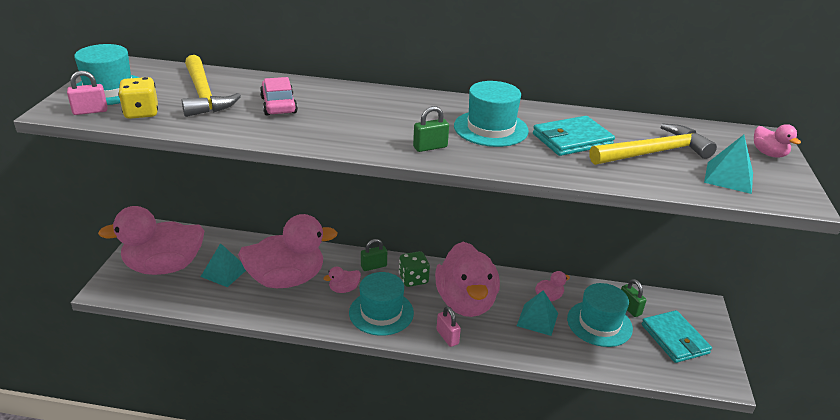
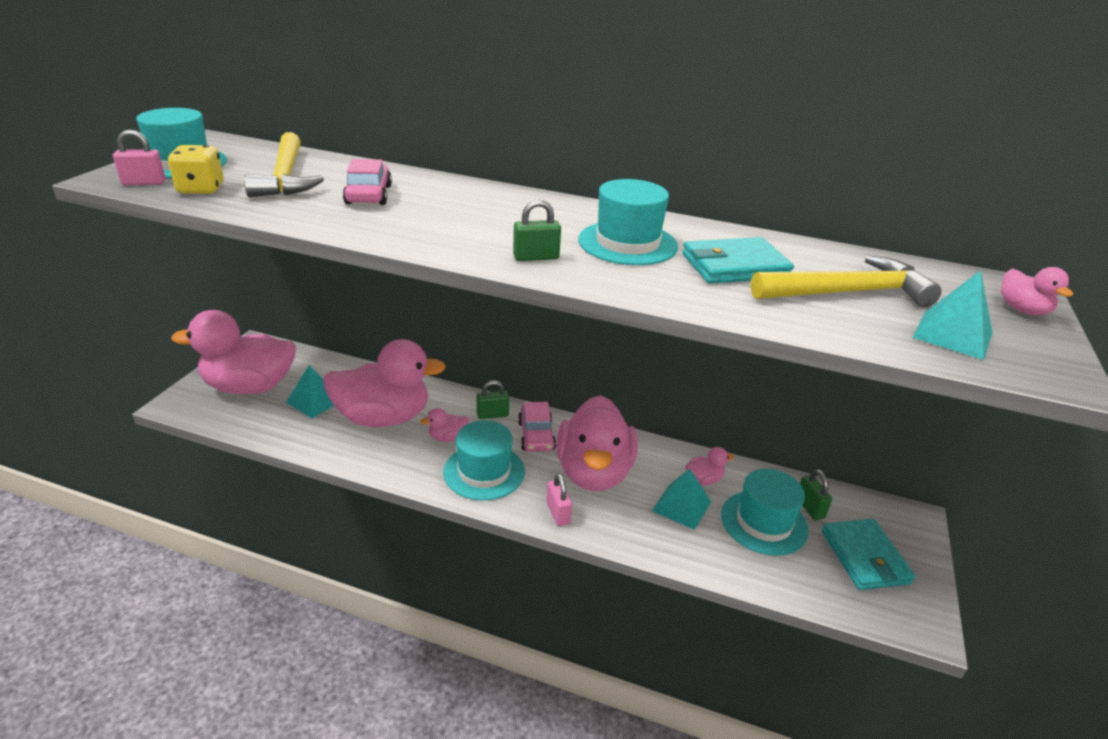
camera: 10 degrees right, 0 degrees up
(413, 279) = (536, 436): green dice -> pink car

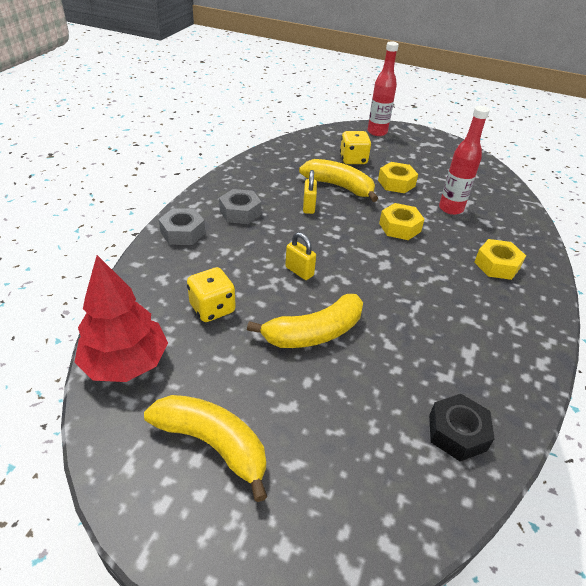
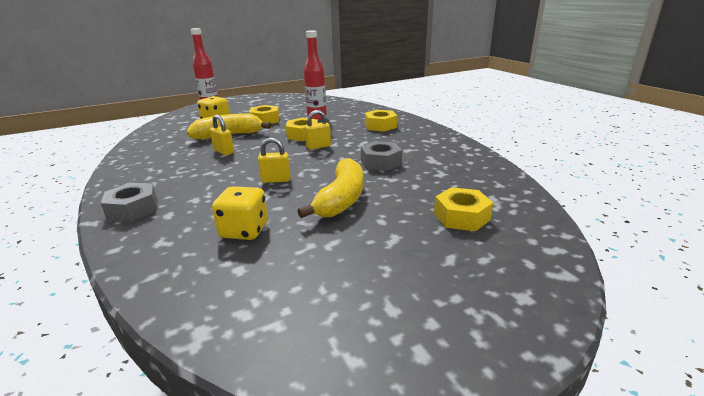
camera: 45 degrees left, 15 degrees down
(126, 363) = (224, 307): red tree -> none
(212, 444) = (387, 292): yellow banana -> none
(240, 212) = (170, 176): grey nut -> grey nut (381, 162)
(374, 438) = (461, 217): none -> yellow nut
(390, 253) = (318, 146): none -> yellow padlock
(457, 432) = (487, 188): black nut -> none

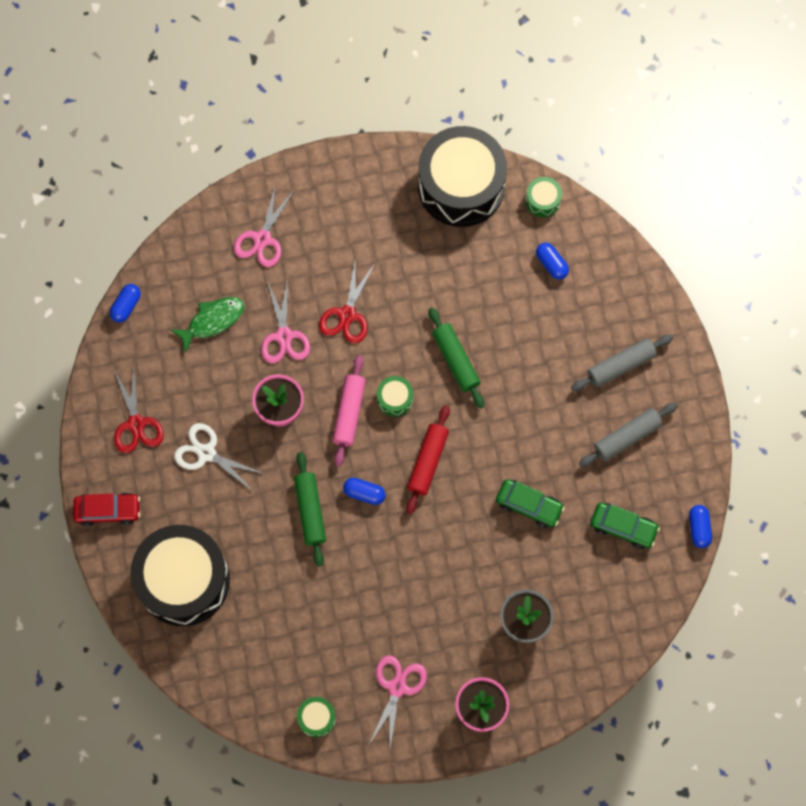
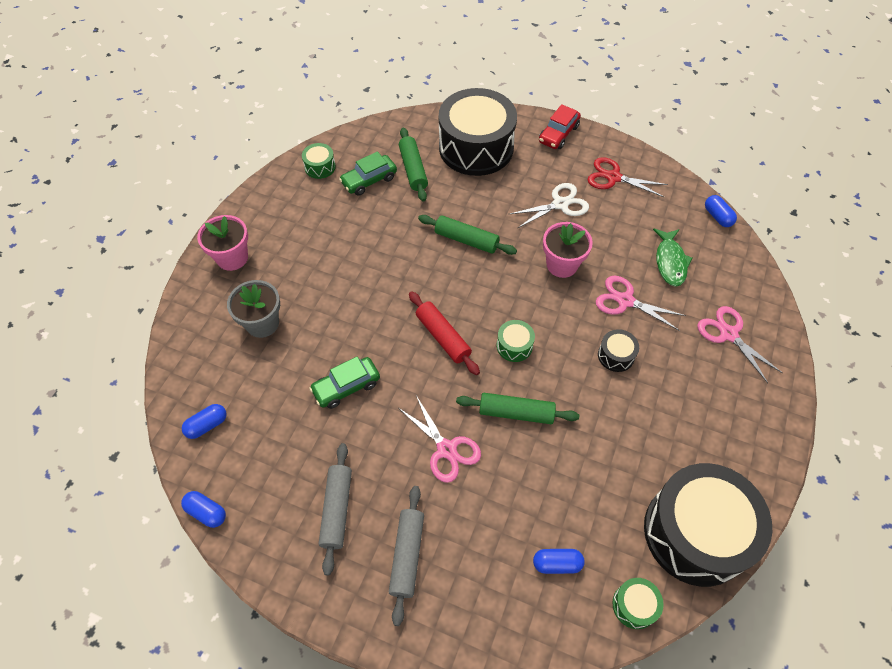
camera: 125 degrees right, 15 degrees down
(256, 622) = (413, 169): none -> green rolling pin
(347, 315) = (616, 355): red scissors -> black drum
(349, 413) = (526, 307): pink rolling pin -> none
(364, 493) = (452, 280): blue capsule -> blue capsule (207, 425)
(397, 687) = (295, 219): pink scissors -> pink scissors (446, 449)
(623, 527) = (265, 448): green car -> green car (369, 180)

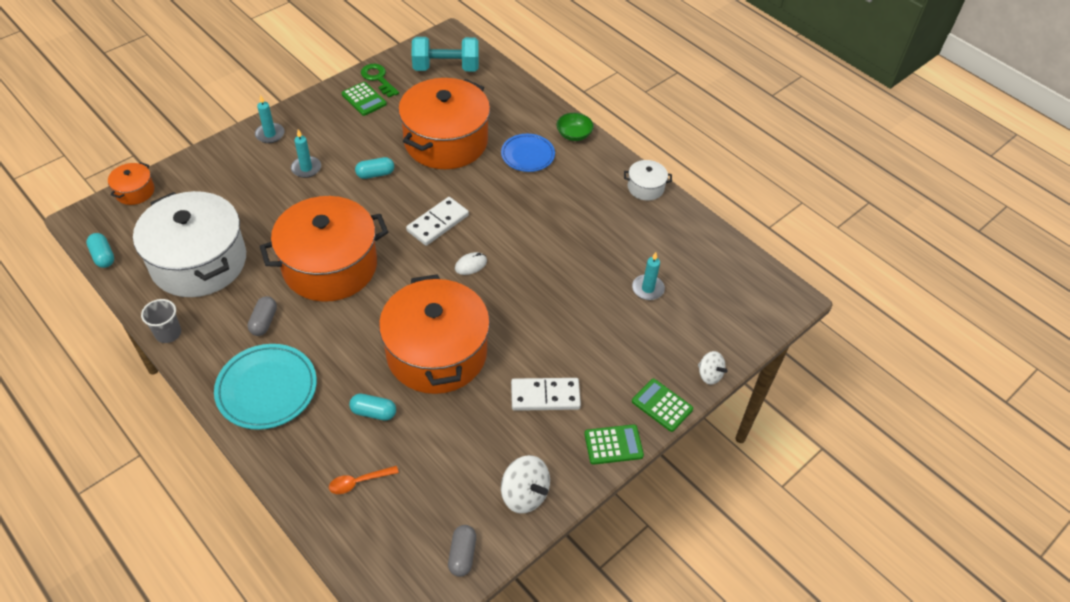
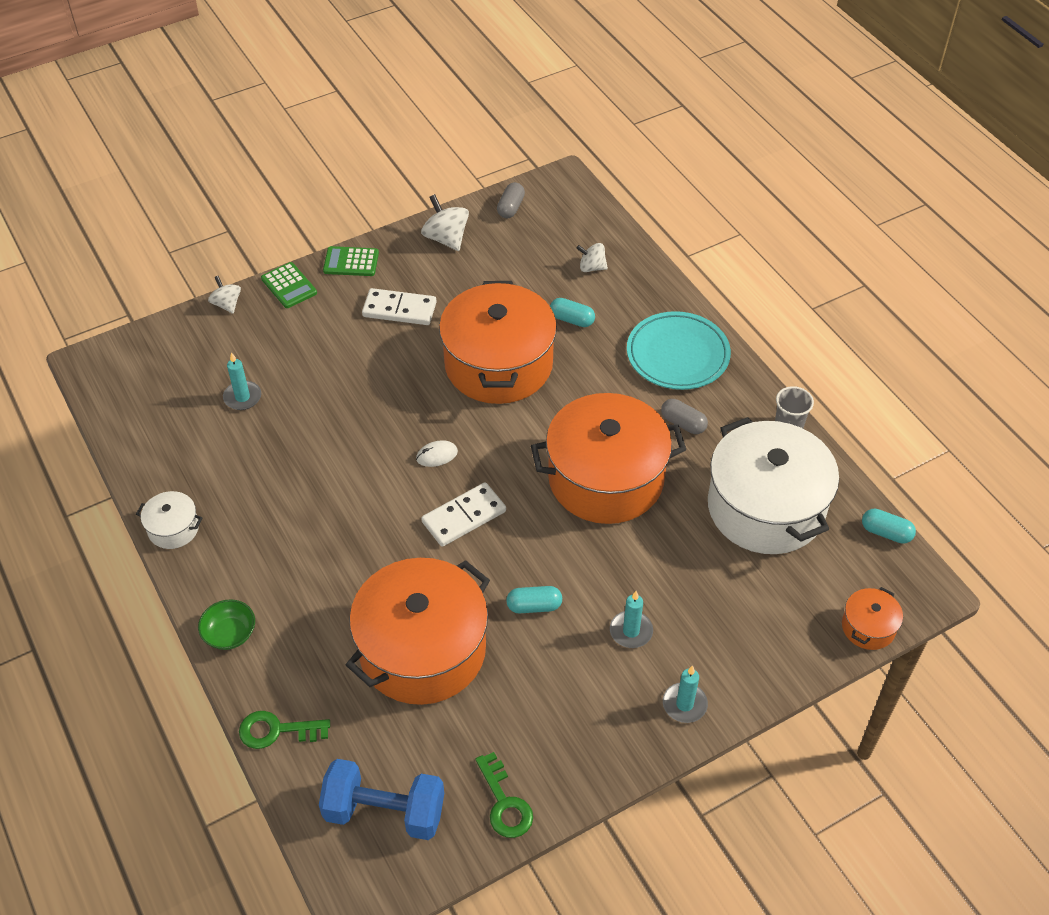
camera: 165 degrees left, 0 degrees up
(103, 256) = (886, 532): turquoise capsule -> turquoise capsule turned 45 degrees counterclockwise
(264, 322) = (683, 423): grey capsule -> grey capsule turned 75 degrees counterclockwise
(359, 482) = (591, 267): orange spoon -> white spinning top
(364, 99) = (534, 757): green calculator -> none
(446, 68) = (384, 812): turquoise dumbbell -> blue dumbbell
(522, 93) = (277, 730): none -> green key
(527, 155) = (311, 606): blue plate -> none

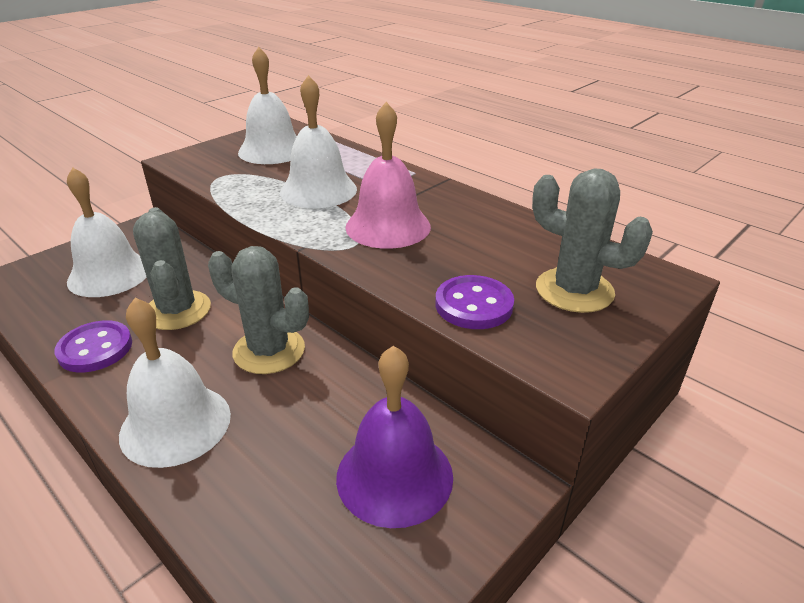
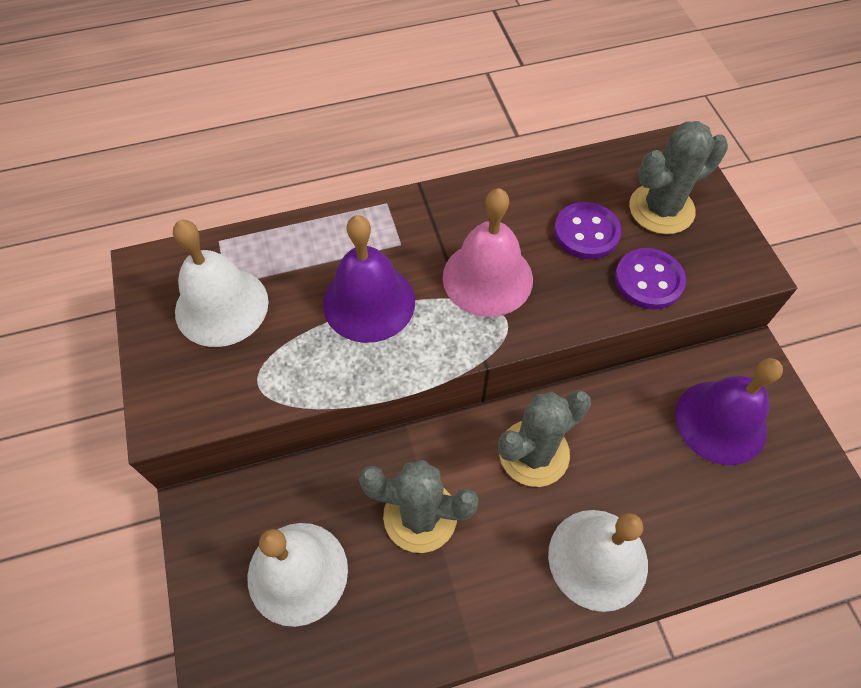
camera: 60 degrees left, 25 degrees up
(95, 349) = (446, 611): purple button -> purple button (586, 232)
(318, 190) = (369, 302): white bell -> purple bell

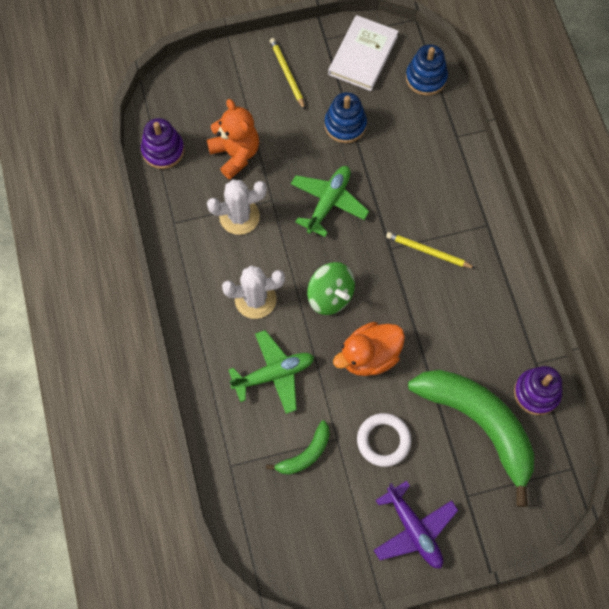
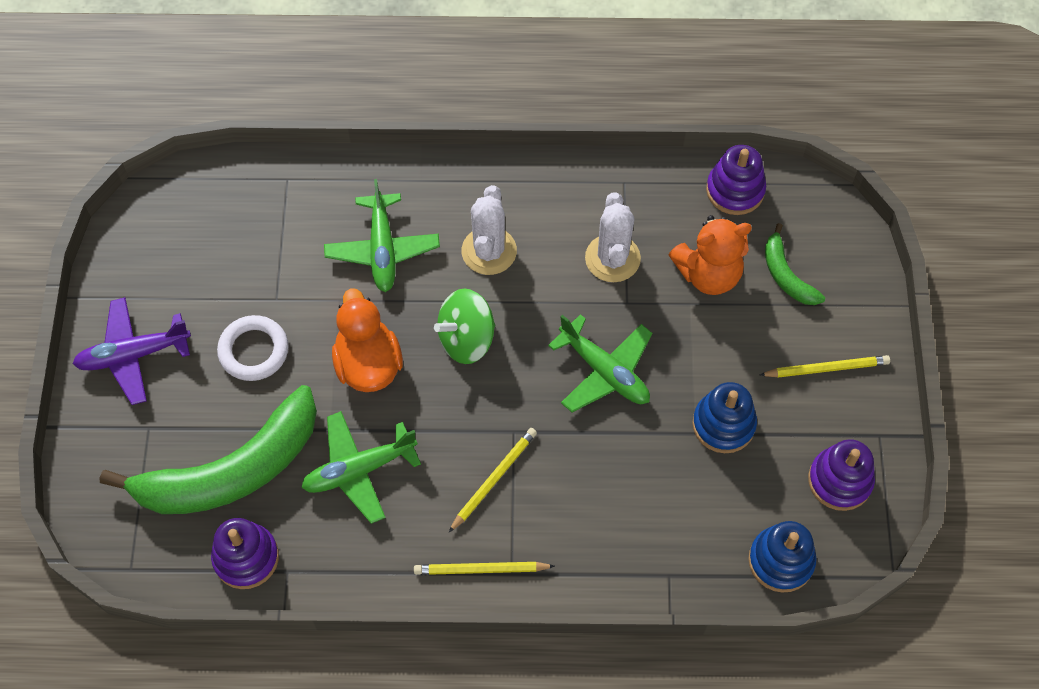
camera: 105 degrees right, 5 degrees down
(305, 454) = (270, 260): green banana -> green banana (786, 275)
(363, 55) = (839, 481): white book -> purple stacking toy
(450, 338) = (359, 470): none -> green plane
(492, 243) = (481, 570): none -> yellow pencil

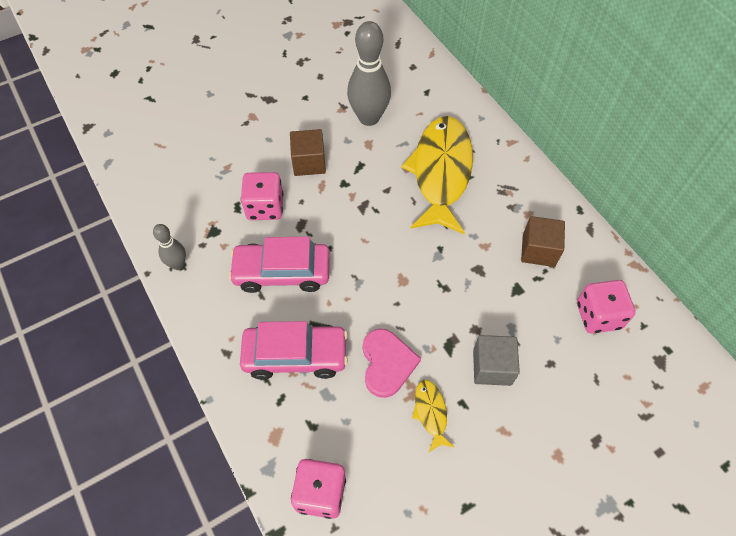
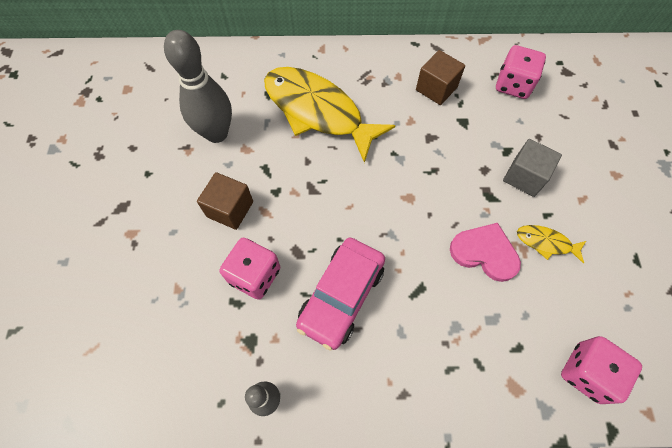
camera: 60 degrees left, 5 degrees up
(295, 355) = (439, 328): pink car -> none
_____
## Instructions for the task
Sift through the material above and copy the lines that contain the word "black".

## Final answer
(457, 432) = (487, 188): black nut -> none
(347, 315) = (616, 355): red scissors -> black drum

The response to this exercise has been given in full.